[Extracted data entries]
────
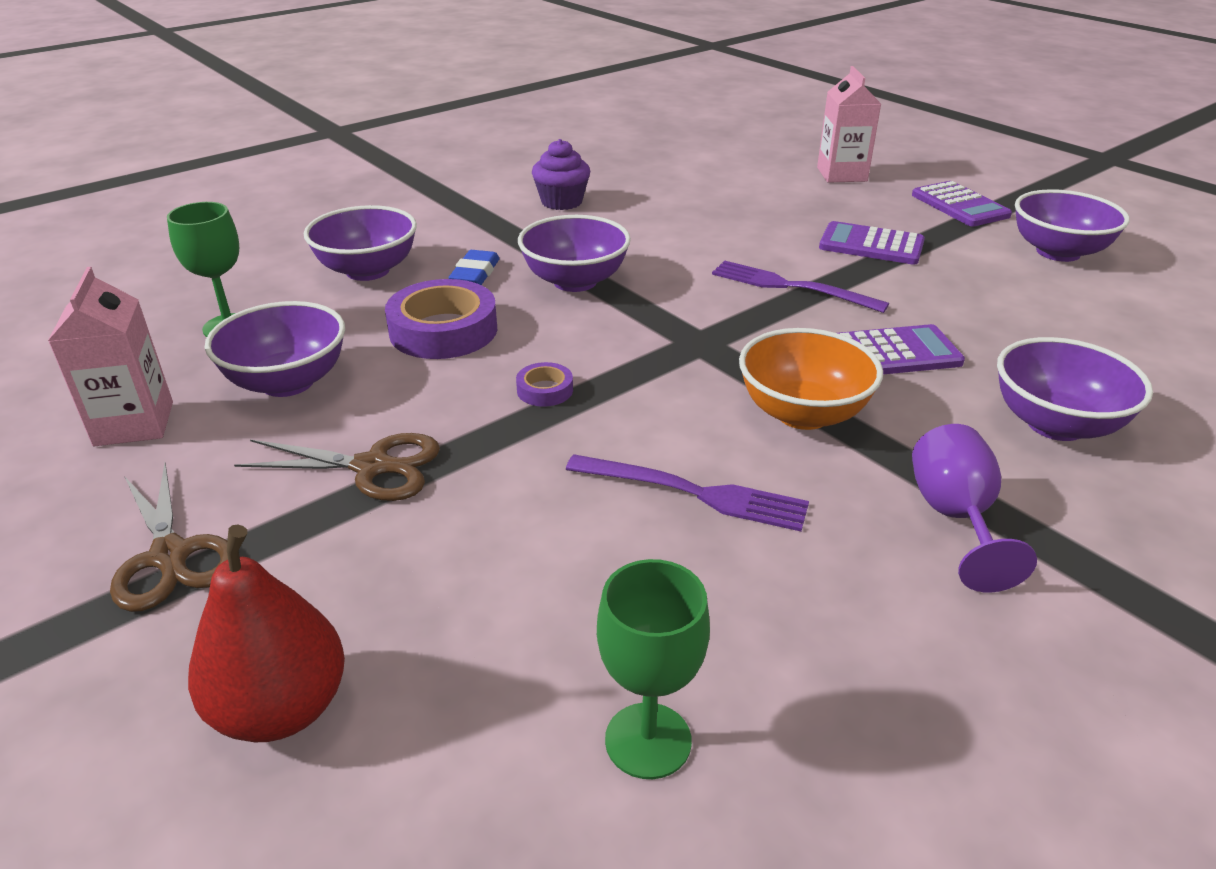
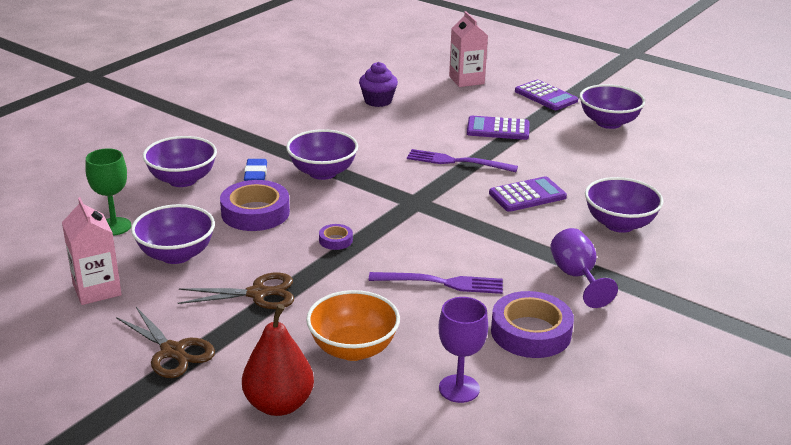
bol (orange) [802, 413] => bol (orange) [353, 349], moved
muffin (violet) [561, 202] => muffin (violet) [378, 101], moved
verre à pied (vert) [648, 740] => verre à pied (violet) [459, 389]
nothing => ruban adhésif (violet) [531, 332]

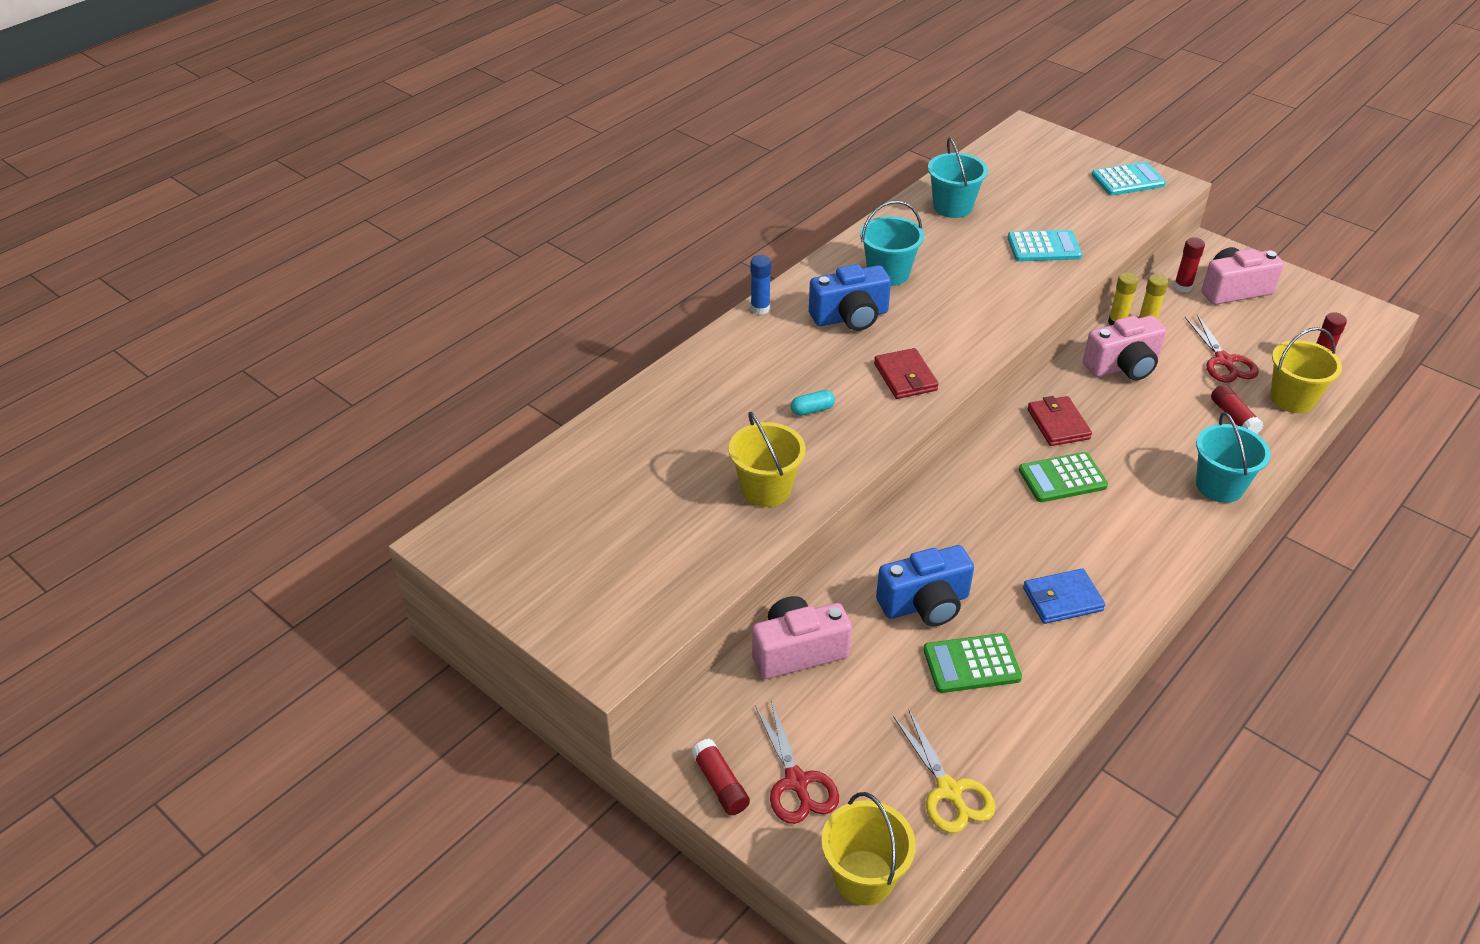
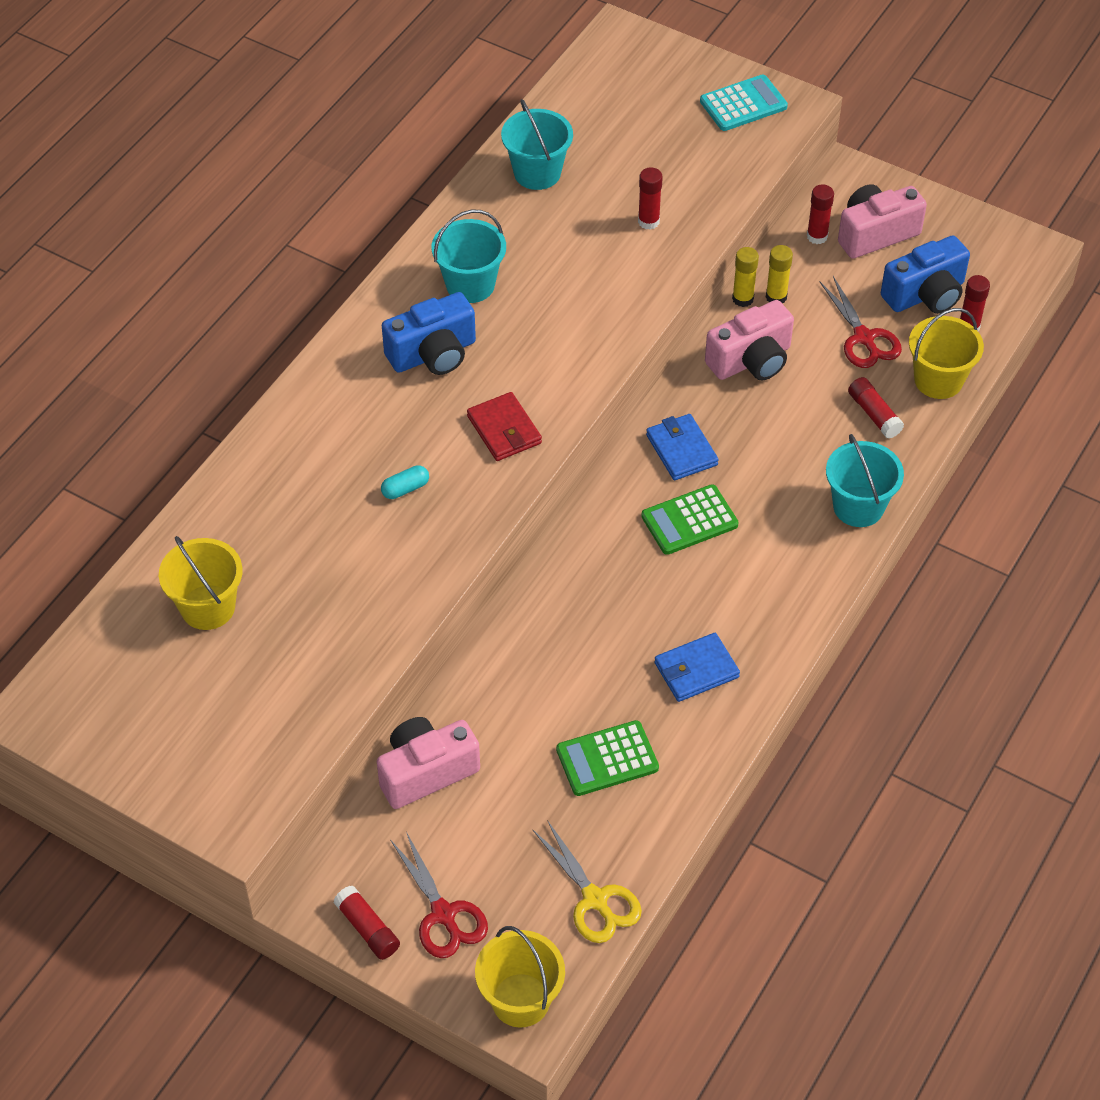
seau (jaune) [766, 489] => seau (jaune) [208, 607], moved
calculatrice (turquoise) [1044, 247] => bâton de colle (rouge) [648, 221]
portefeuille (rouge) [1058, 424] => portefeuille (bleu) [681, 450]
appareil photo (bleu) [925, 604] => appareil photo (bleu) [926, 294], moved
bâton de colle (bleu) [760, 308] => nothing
────
- WHAT THE TASK ASKS
Write the lines from the line containing "muffin (violet) [561, 202]" through the last line of the data out again exactly, and only those lines; pictures stay out.

- RESPONSE AREA
muffin (violet) [561, 202] => muffin (violet) [378, 101], moved
verre à pied (vert) [648, 740] => verre à pied (violet) [459, 389]
nothing => ruban adhésif (violet) [531, 332]

seau (jaune) [766, 489] => seau (jaune) [208, 607], moved
calculatrice (turquoise) [1044, 247] => bâton de colle (rouge) [648, 221]
portefeuille (rouge) [1058, 424] => portefeuille (bleu) [681, 450]
appareil photo (bleu) [925, 604] => appareil photo (bleu) [926, 294], moved
bâton de colle (bleu) [760, 308] => nothing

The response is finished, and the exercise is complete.